╔══

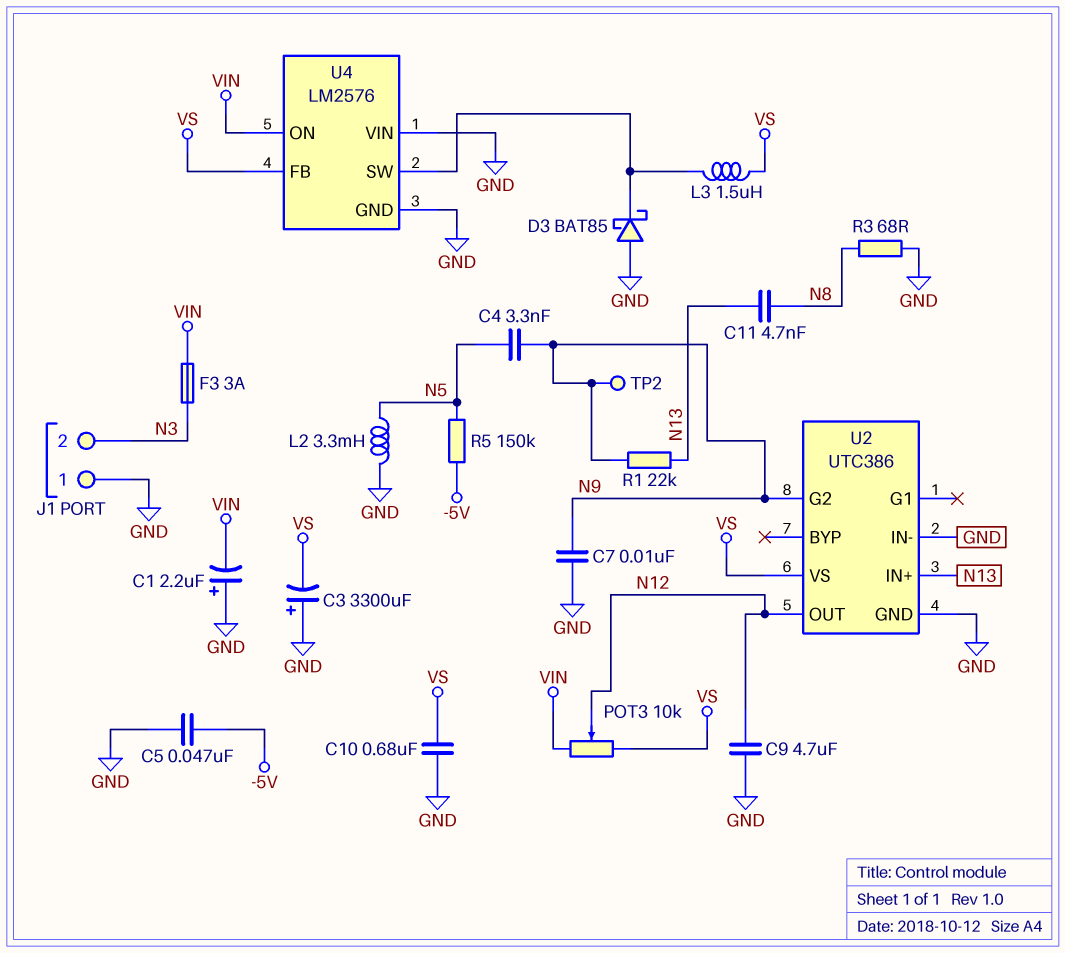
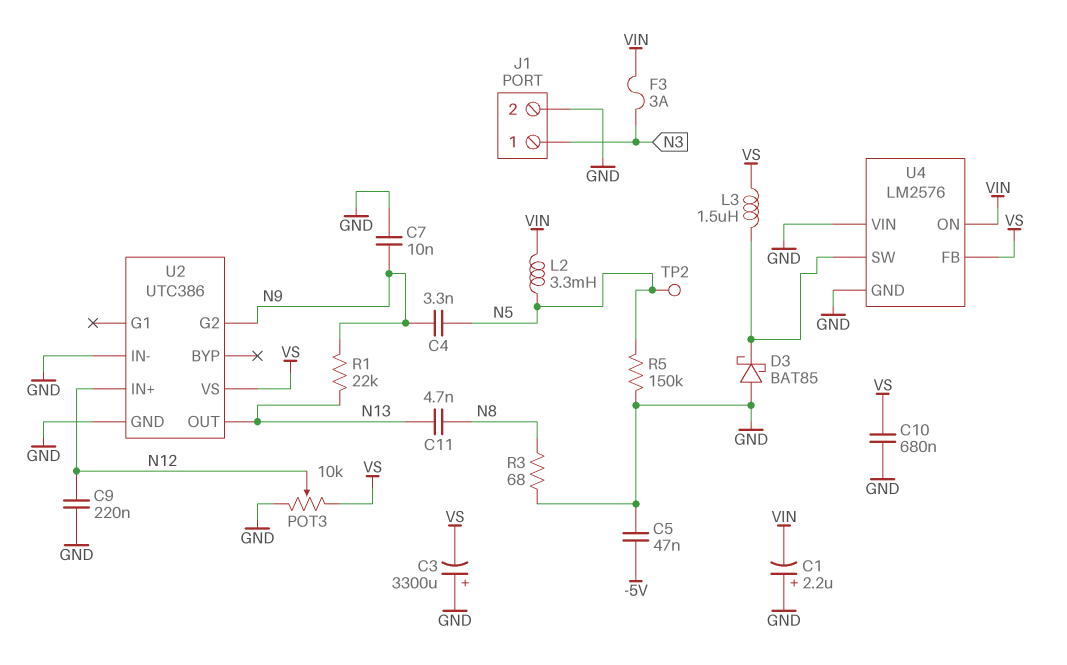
C9: 4.7uF (GND, N12) -> 220nF (GND, N12)
J1 pin 1: GND -> N3
J1 pin 2: N3 -> GND
L2: 3.3mH (GND, N5) -> 3.3mH (N5, VIN)
POT3: 10k (VIN, VS, wiper N12) -> 10k (GND, VS, wiper N12)
R5: 150k (-5V, N5) -> 150k (GND, N5)
TP2: test point (N9) -> test point (N5)
U2 pin IN+: N13 -> N12
U2 pin OUT: N12 -> N13

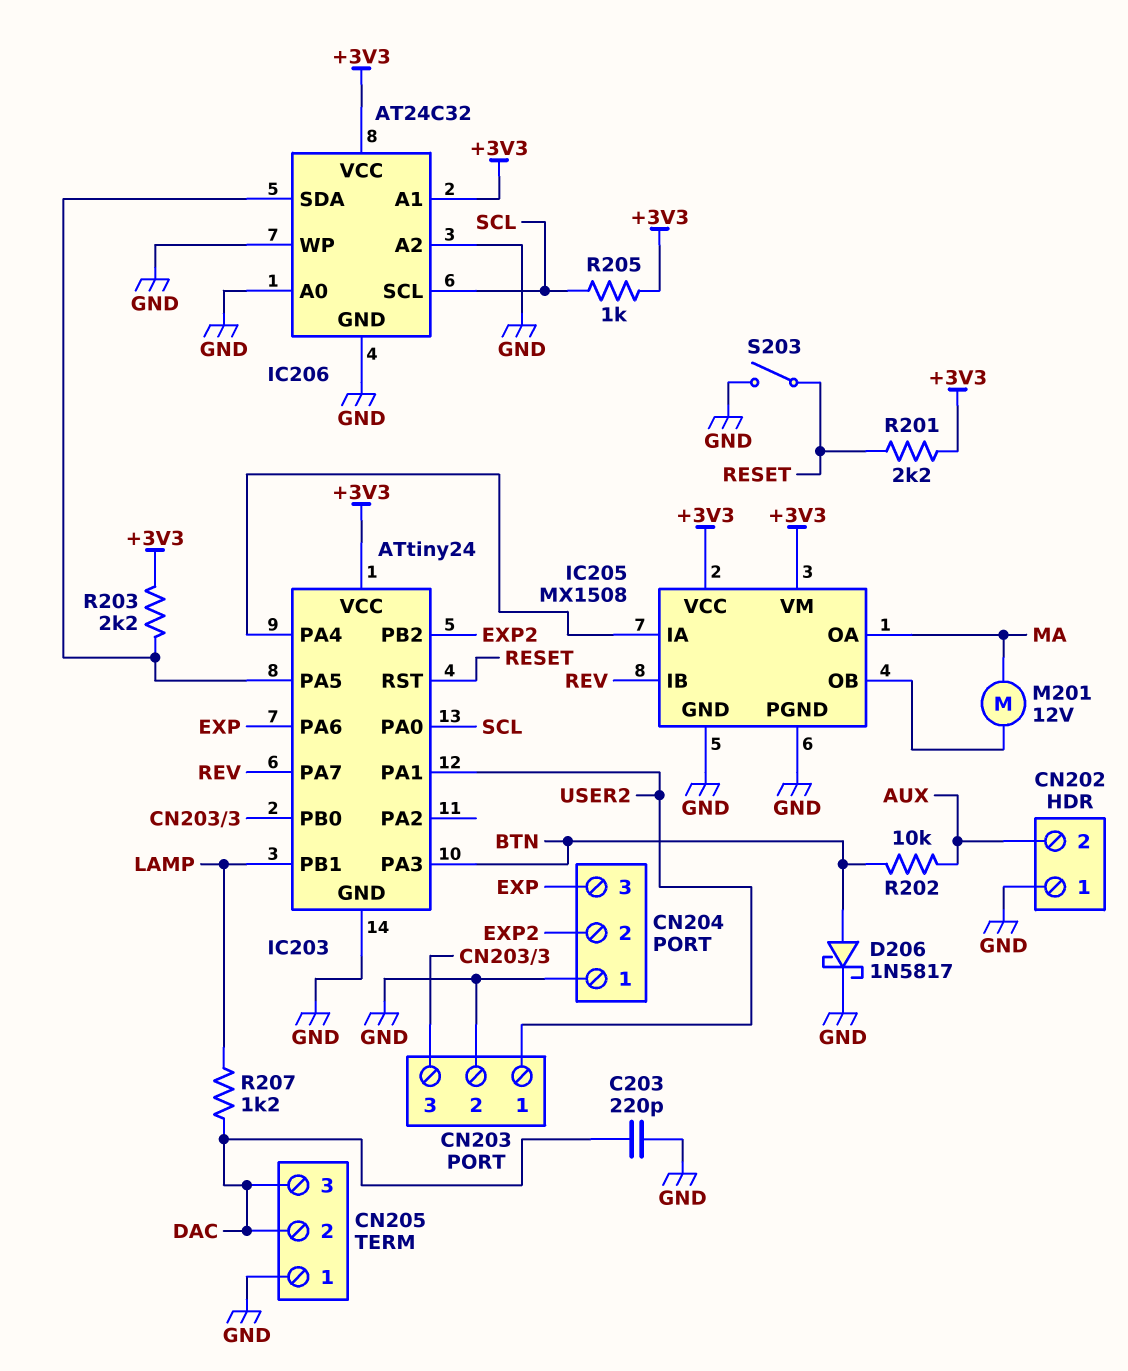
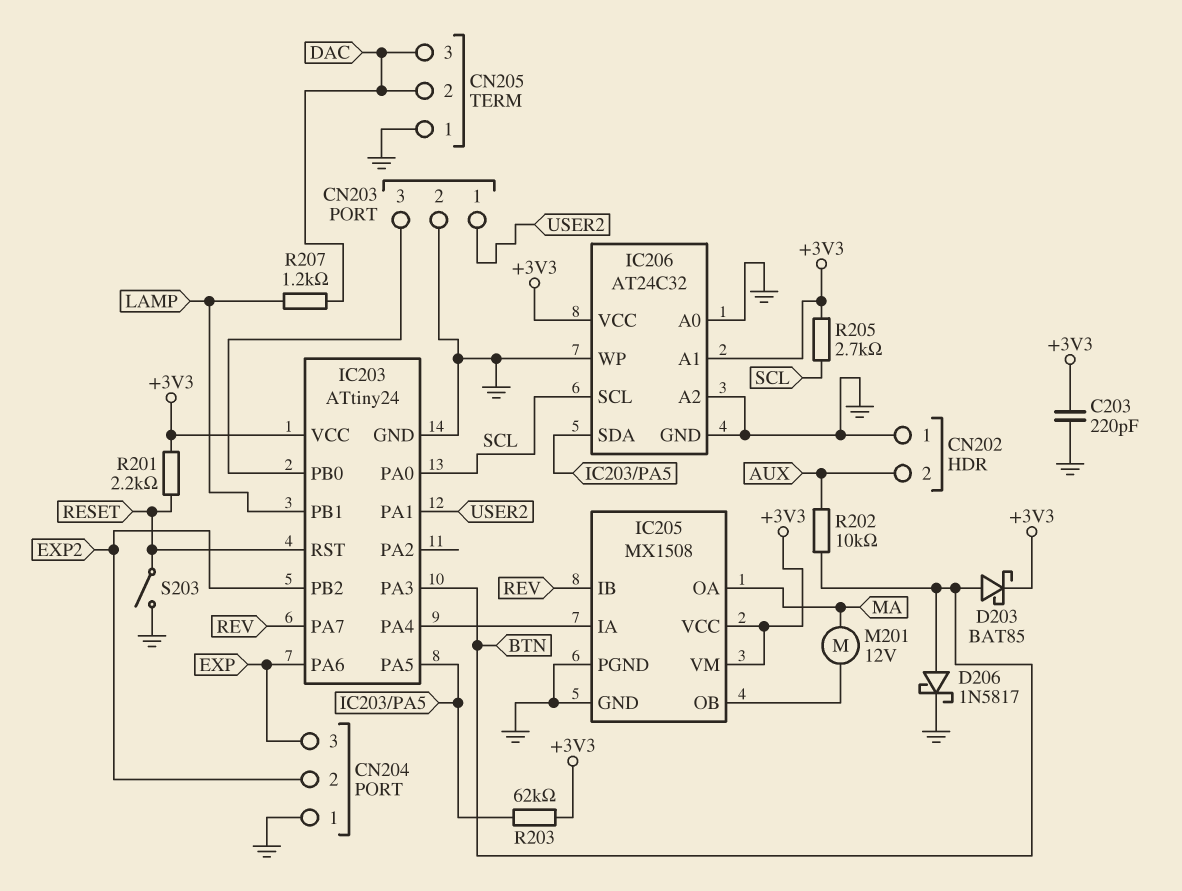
C203: 220pF (DAC, GND) -> 220pF (+3V3, GND)
D203: none -> schottky BAT85 (A BTN, K +3V3)
R203: 2.2k (+3V3, IC203/PA5) -> 62k (+3V3, IC203/PA5)
R205: 1k (+3V3, SCL) -> 2.7k (+3V3, SCL)

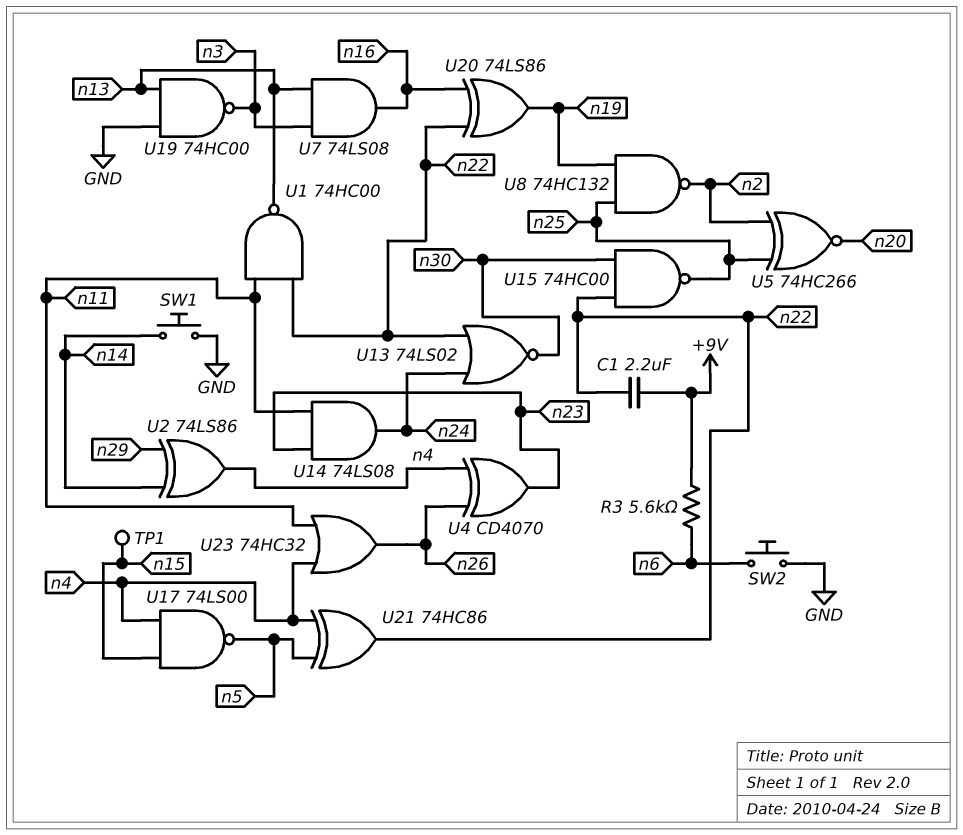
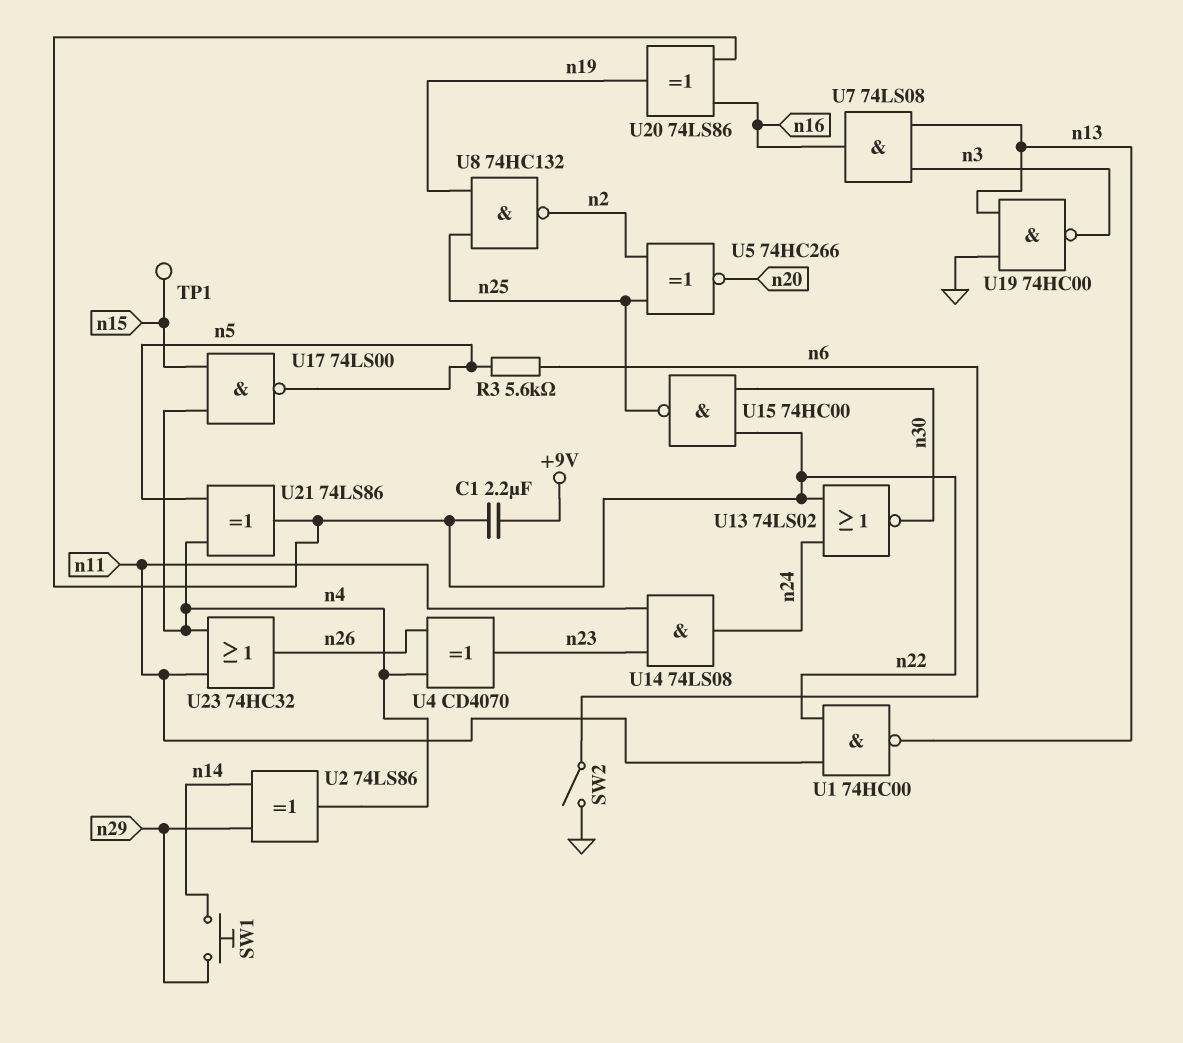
R3: 5.6k (+9V, n6) -> 5.6k (n5, n6)
SW1: button (GND, n14) -> button (n14, n29)
SW2: button (GND, n6) -> switch (GND, n6)
U21: XOR 74HC86 (in n4, in n5, out n22) -> XOR 74LS86 (in n4, in n5, out n22)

╚══

**EXERCISE OBJECTIVE**. Please repeat, exactly and with nothing else, the lines from the one containing "U2 pin IN+: N13 -> N12" to the last line of the entries, both included, excluding any pictures.

**ANSWER BELOW**.
U2 pin IN+: N13 -> N12
U2 pin OUT: N12 -> N13

C203: 220pF (DAC, GND) -> 220pF (+3V3, GND)
D203: none -> schottky BAT85 (A BTN, K +3V3)
R203: 2.2k (+3V3, IC203/PA5) -> 62k (+3V3, IC203/PA5)
R205: 1k (+3V3, SCL) -> 2.7k (+3V3, SCL)

R3: 5.6k (+9V, n6) -> 5.6k (n5, n6)
SW1: button (GND, n14) -> button (n14, n29)
SW2: button (GND, n6) -> switch (GND, n6)
U21: XOR 74HC86 (in n4, in n5, out n22) -> XOR 74LS86 (in n4, in n5, out n22)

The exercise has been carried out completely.